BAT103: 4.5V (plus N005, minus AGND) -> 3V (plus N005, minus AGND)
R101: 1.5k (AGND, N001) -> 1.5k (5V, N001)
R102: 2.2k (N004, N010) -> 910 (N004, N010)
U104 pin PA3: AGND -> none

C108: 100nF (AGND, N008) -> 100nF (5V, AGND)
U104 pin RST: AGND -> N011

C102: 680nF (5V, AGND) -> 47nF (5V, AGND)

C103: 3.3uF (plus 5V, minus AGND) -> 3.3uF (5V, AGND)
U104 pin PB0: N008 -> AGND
▬▬▬
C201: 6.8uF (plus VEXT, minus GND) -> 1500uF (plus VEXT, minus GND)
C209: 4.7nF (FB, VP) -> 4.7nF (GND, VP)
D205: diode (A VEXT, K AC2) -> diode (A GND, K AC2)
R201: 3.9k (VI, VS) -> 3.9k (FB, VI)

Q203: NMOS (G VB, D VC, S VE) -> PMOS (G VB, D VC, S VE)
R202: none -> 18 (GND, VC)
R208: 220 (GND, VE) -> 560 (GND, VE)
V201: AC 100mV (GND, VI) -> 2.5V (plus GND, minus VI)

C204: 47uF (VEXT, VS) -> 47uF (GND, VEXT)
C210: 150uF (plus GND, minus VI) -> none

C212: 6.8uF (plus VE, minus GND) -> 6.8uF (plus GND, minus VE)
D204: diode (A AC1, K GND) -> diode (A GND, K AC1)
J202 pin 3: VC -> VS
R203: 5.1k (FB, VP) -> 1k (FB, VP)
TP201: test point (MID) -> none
▬▬▬
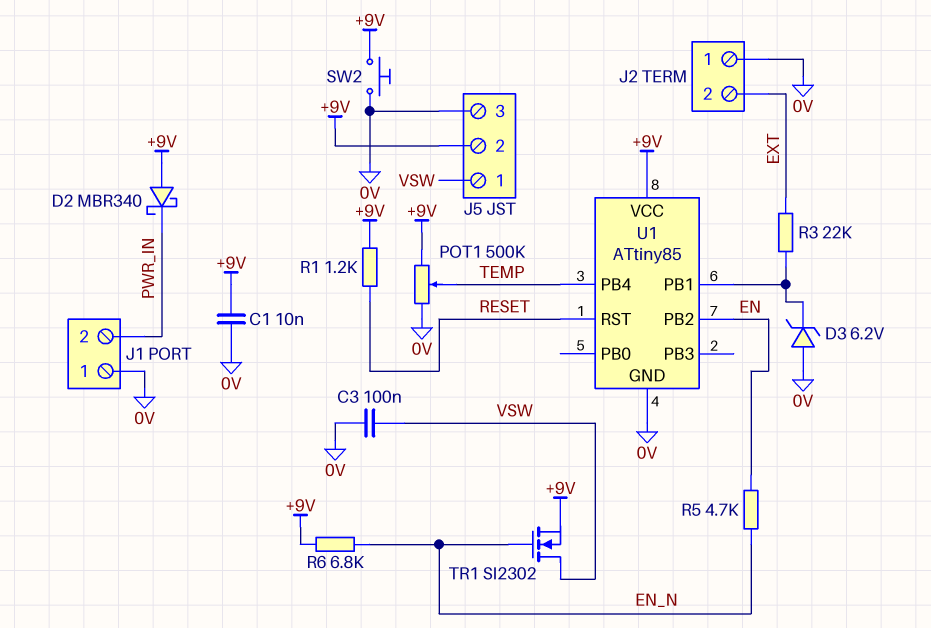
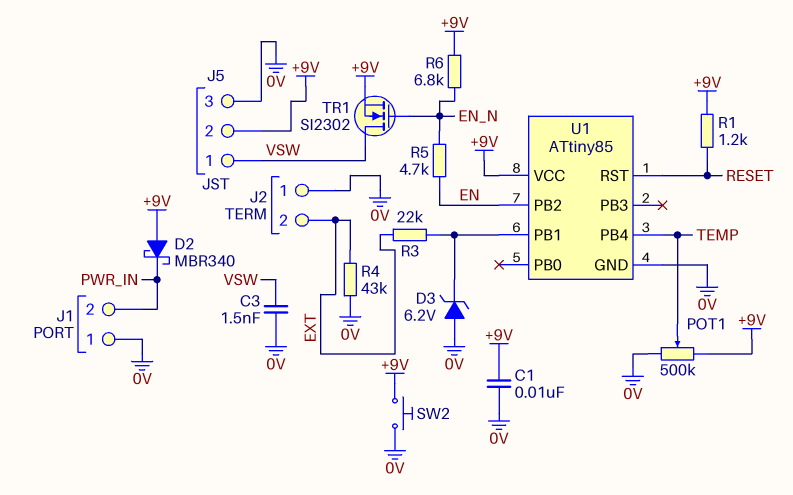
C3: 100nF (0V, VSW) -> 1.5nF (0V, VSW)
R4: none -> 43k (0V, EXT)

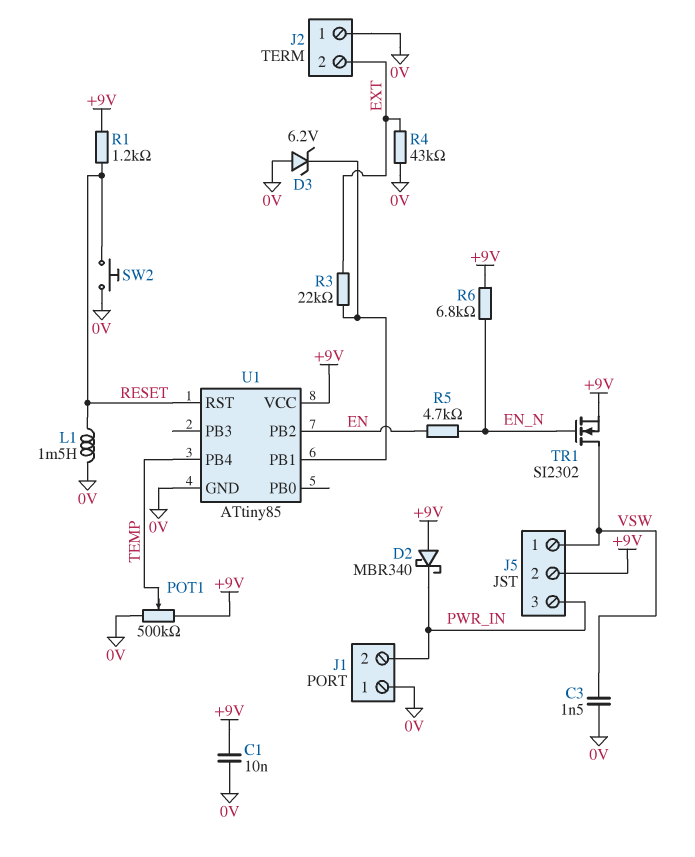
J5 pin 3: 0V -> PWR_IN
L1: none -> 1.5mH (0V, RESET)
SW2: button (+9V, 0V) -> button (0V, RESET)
▬▬▬
◆ **What you should do**
Above are the entries. Quote exactly the lines from the one bearing "BAT103: 4.5V (plus" through the one bearing "U104 pin PB0: N008 -> AGND".

◆ **Problem solution**
BAT103: 4.5V (plus N005, minus AGND) -> 3V (plus N005, minus AGND)
R101: 1.5k (AGND, N001) -> 1.5k (5V, N001)
R102: 2.2k (N004, N010) -> 910 (N004, N010)
U104 pin PA3: AGND -> none

C108: 100nF (AGND, N008) -> 100nF (5V, AGND)
U104 pin RST: AGND -> N011

C102: 680nF (5V, AGND) -> 47nF (5V, AGND)

C103: 3.3uF (plus 5V, minus AGND) -> 3.3uF (5V, AGND)
U104 pin PB0: N008 -> AGND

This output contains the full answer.